§ **What you should do**
Go through the data below and gather each line containing "star".

________________________

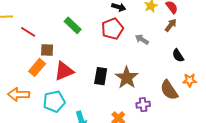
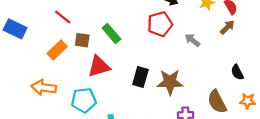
green rectangle: (73, 25) -> (111, 33), moved
black semicircle: (178, 56) -> (237, 72), moved
orange rectangle: (37, 67) -> (57, 50), moved
brown star: (127, 78) -> (170, 82), turned 30
orange star: (190, 80) -> (248, 101), moved

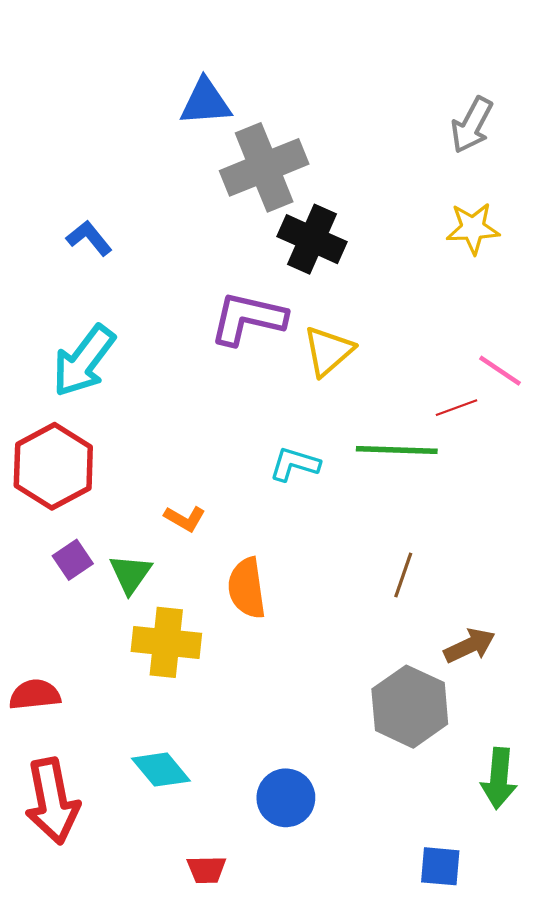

________________________

§ **Answer box**
brown star: (127, 78) -> (170, 82), turned 30
orange star: (190, 80) -> (248, 101), moved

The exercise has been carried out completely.